Data to use |
══════════

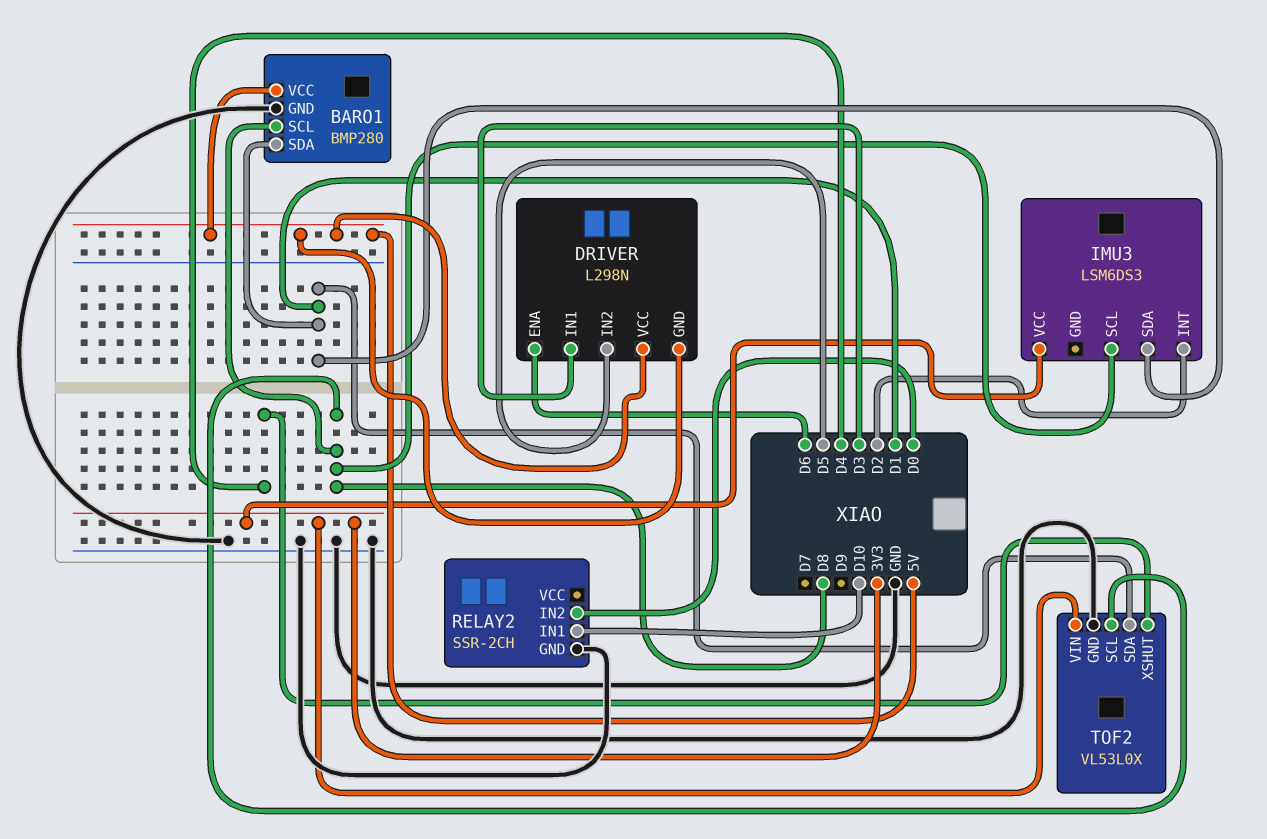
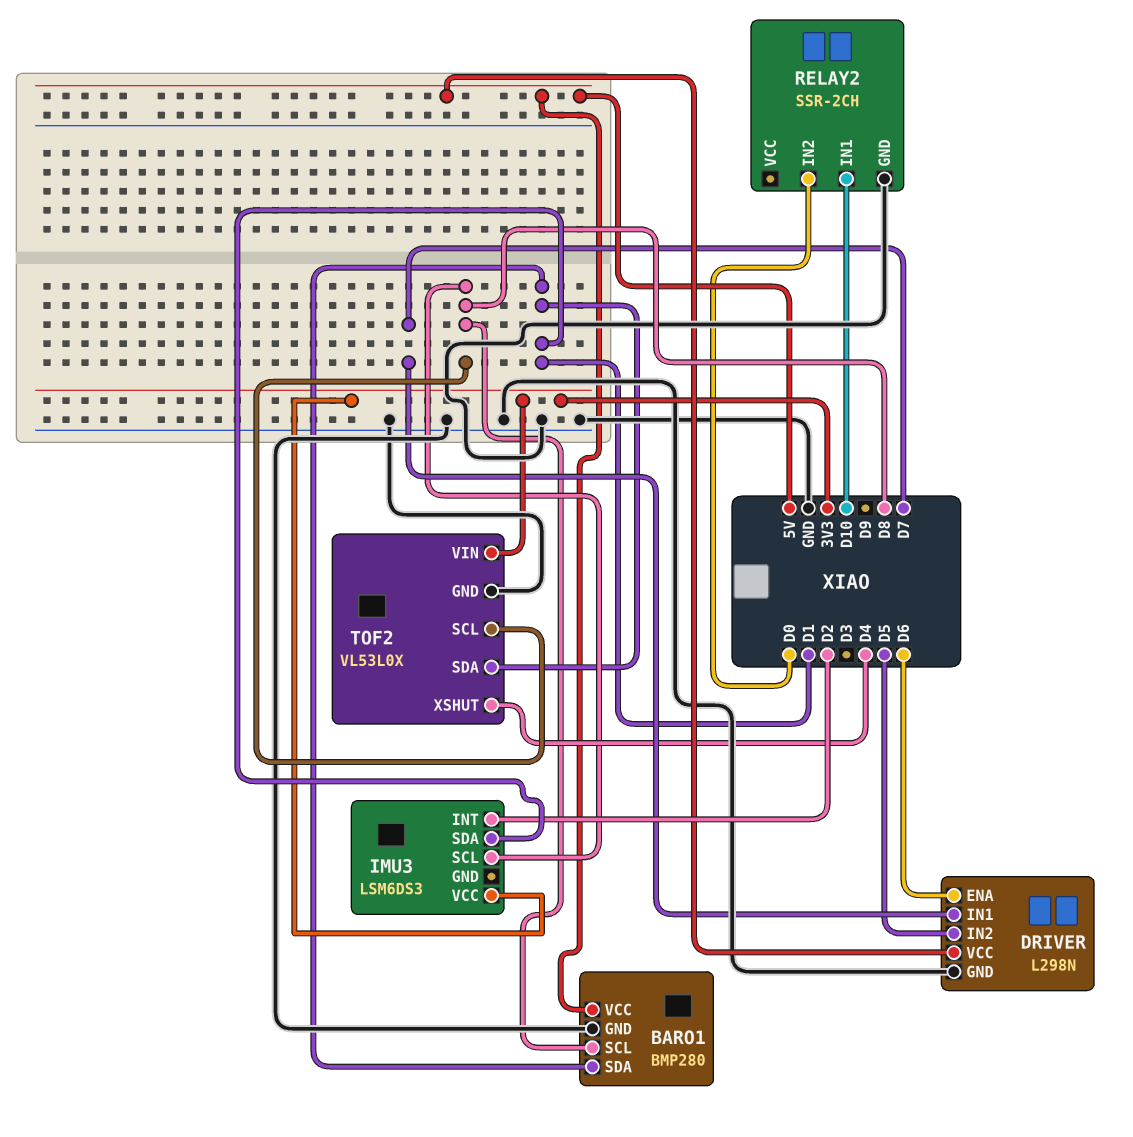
DRIVER pin GND: 5V -> GND
DRIVER pin IN1: D3 -> D7

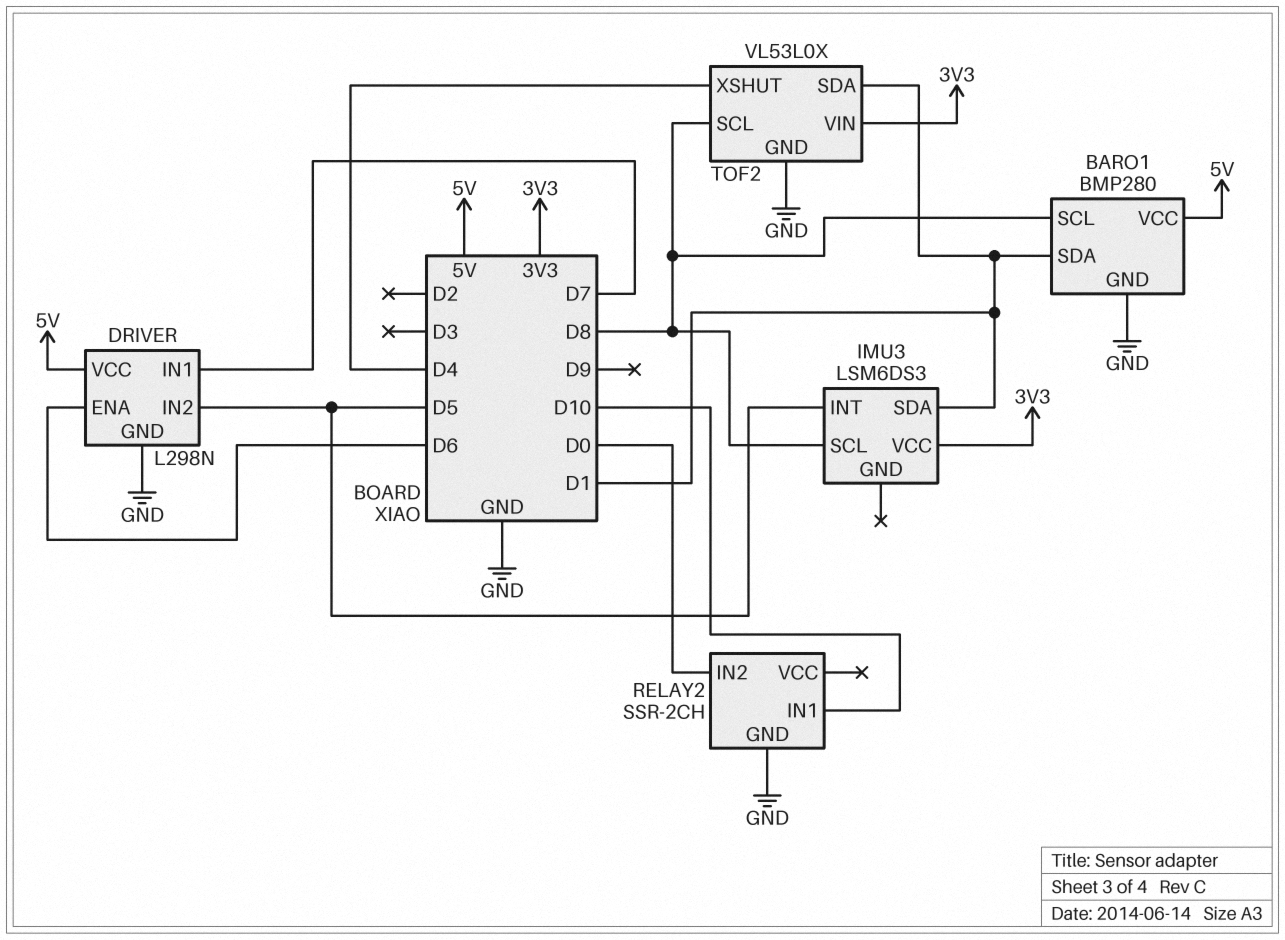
IMU3 pin INT: D2 -> D5

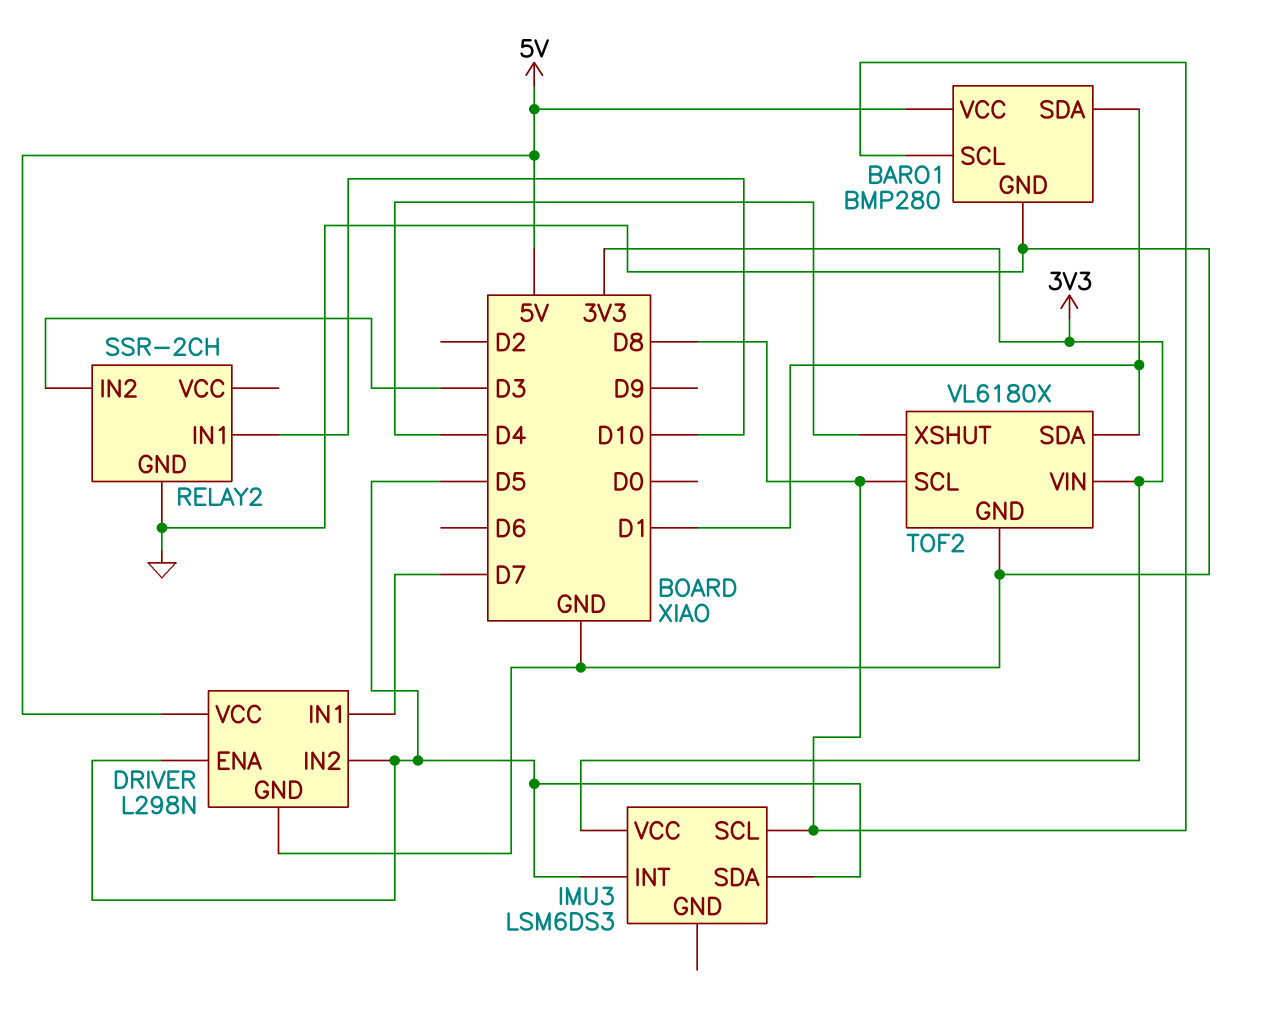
DRIVER pin ENA: D6 -> D5
IMU3 pin SDA: D1 -> D5
RELAY2 pin IN2: D0 -> D3
TOF2: VL53L0X -> VL6180X

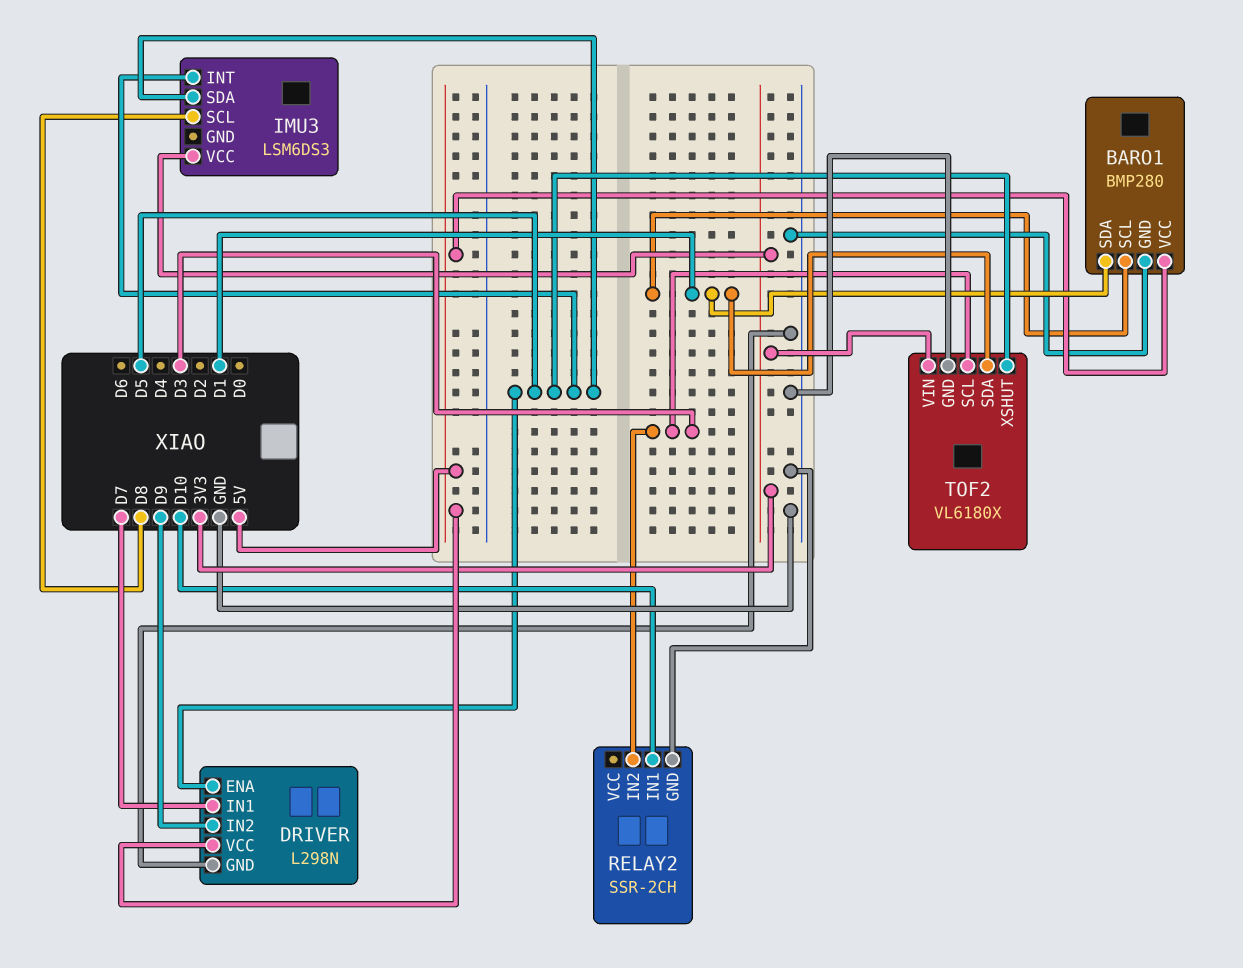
BARO1 pin SCL: D8 -> D1
DRIVER pin IN2: D5 -> D9
TOF2 pin SCL: D8 -> D3
TOF2 pin XSHUT: D4 -> D5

══════════

Task item | Once the pictures are removed, print all the remaining data exactly as it stands.

Solved exercise |
DRIVER pin GND: 5V -> GND
DRIVER pin IN1: D3 -> D7

IMU3 pin INT: D2 -> D5

DRIVER pin ENA: D6 -> D5
IMU3 pin SDA: D1 -> D5
RELAY2 pin IN2: D0 -> D3
TOF2: VL53L0X -> VL6180X

BARO1 pin SCL: D8 -> D1
DRIVER pin IN2: D5 -> D9
TOF2 pin SCL: D8 -> D3
TOF2 pin XSHUT: D4 -> D5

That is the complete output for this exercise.